- WHAT IS EXPECTED
Return every entry below word for word and leave out any picture.

- DATA SUPPLIED
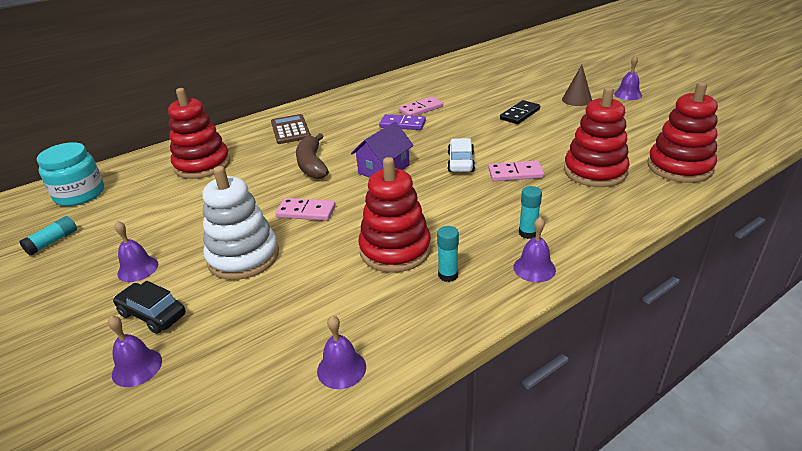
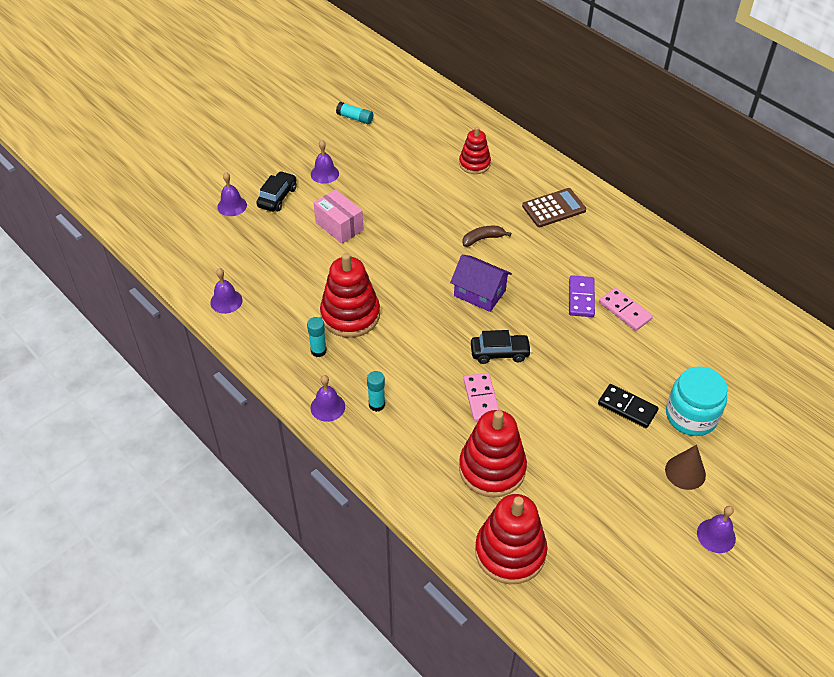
camera: 80 degrees right, 15 degrees up
(80, 194) = (419, 106): turquoise jar -> turquoise jar (691, 416)
(202, 165) = (474, 164): red stacking toy -> red stacking toy, size x0.61
(243, 257) = (339, 226): white stacking toy -> pink box
(306, 212) = (402, 250): pink domino -> none
(312, 165) = (483, 239): brown banana -> brown banana, size x0.63
(460, 162) = (499, 353): white car -> black car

- RESULT OF THE EXERCISE
camera: 80 degrees right, 15 degrees up
(80, 194) = (419, 106): turquoise jar -> turquoise jar (691, 416)
(202, 165) = (474, 164): red stacking toy -> red stacking toy, size x0.61
(243, 257) = (339, 226): white stacking toy -> pink box
(306, 212) = (402, 250): pink domino -> none
(312, 165) = (483, 239): brown banana -> brown banana, size x0.63
(460, 162) = (499, 353): white car -> black car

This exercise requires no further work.